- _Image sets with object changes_
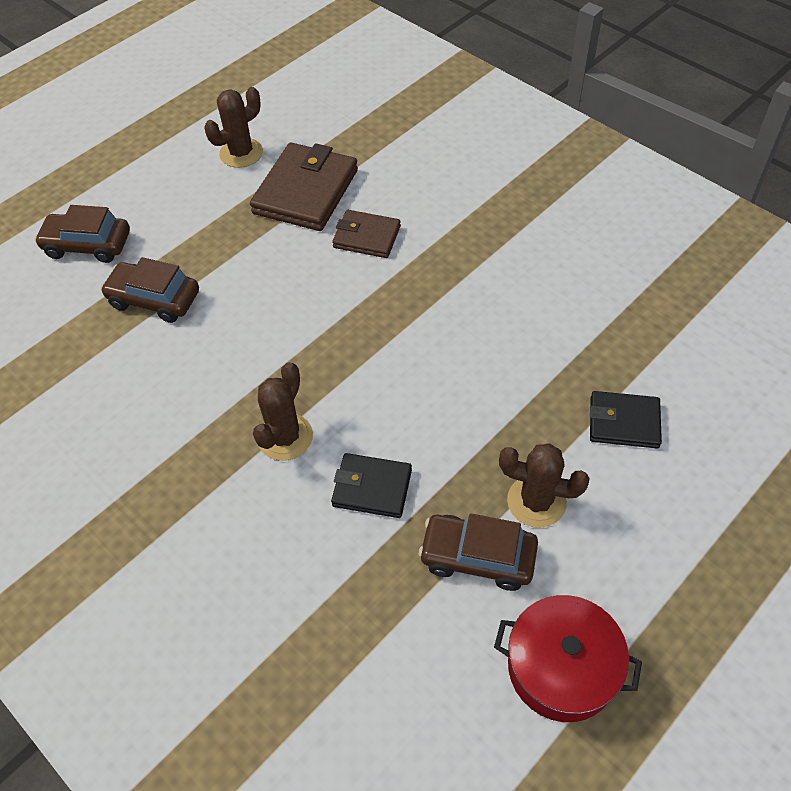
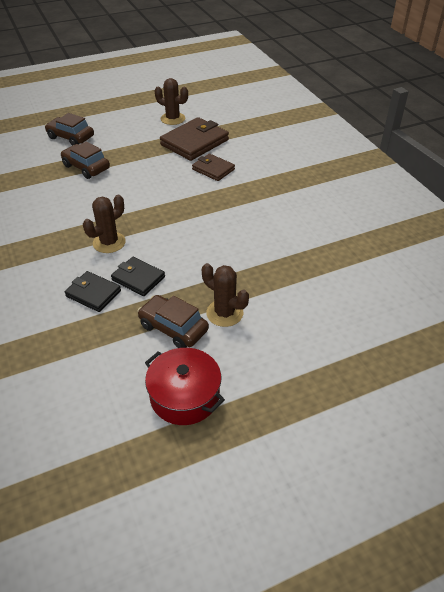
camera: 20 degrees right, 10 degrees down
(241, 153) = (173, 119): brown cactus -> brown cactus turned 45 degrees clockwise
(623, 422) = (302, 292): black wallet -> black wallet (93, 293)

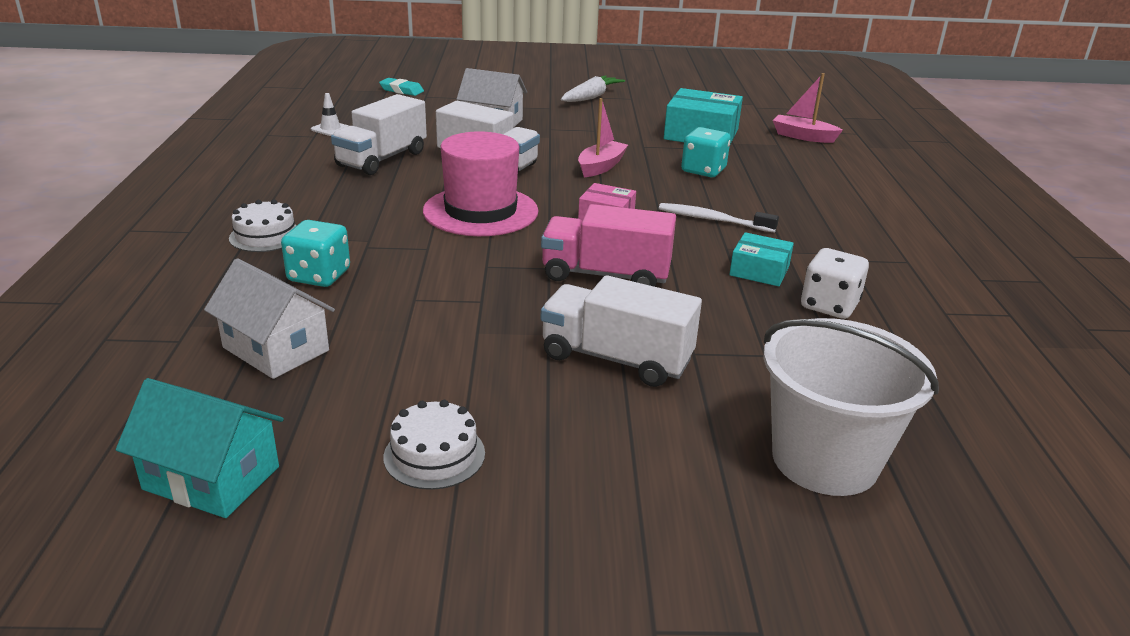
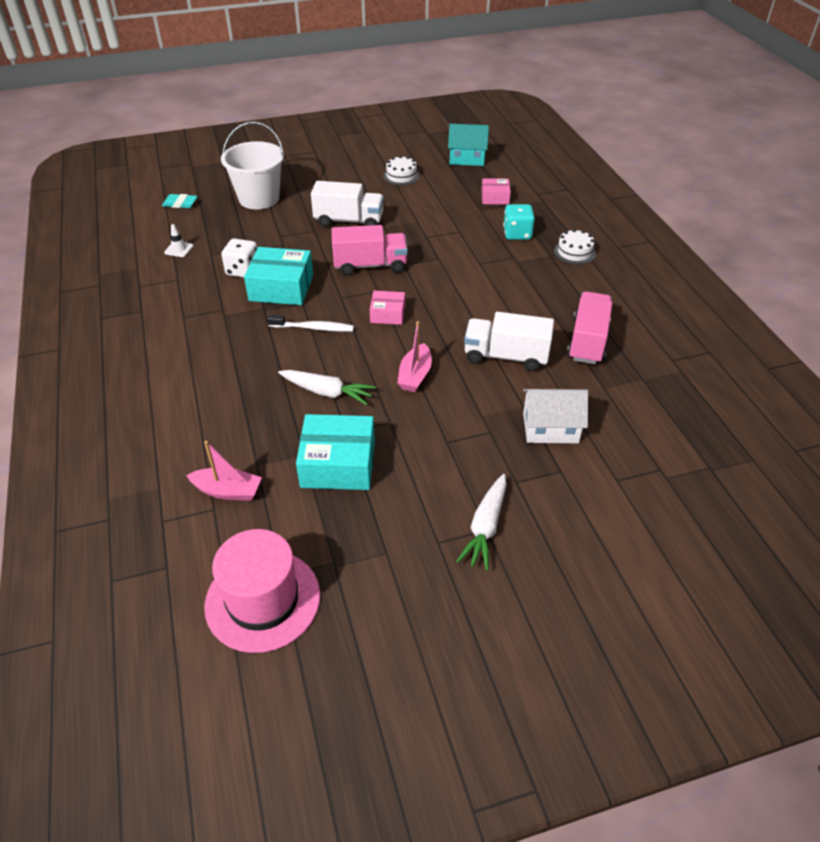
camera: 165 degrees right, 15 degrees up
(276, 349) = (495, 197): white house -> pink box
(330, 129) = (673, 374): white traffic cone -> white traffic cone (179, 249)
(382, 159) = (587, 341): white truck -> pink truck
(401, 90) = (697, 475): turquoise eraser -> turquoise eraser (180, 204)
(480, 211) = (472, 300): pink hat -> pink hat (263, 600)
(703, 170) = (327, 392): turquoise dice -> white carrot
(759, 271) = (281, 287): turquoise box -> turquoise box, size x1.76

- _Work request_
Exactly as written, give every entry again, but not the pictures.

- _Task solution_
camera: 20 degrees right, 10 degrees down
(241, 153) = (173, 119): brown cactus -> brown cactus turned 45 degrees clockwise
(623, 422) = (302, 292): black wallet -> black wallet (93, 293)

camera: 165 degrees right, 15 degrees up
(276, 349) = (495, 197): white house -> pink box
(330, 129) = (673, 374): white traffic cone -> white traffic cone (179, 249)
(382, 159) = (587, 341): white truck -> pink truck
(401, 90) = (697, 475): turquoise eraser -> turquoise eraser (180, 204)
(480, 211) = (472, 300): pink hat -> pink hat (263, 600)
(703, 170) = (327, 392): turquoise dice -> white carrot
(759, 271) = (281, 287): turquoise box -> turquoise box, size x1.76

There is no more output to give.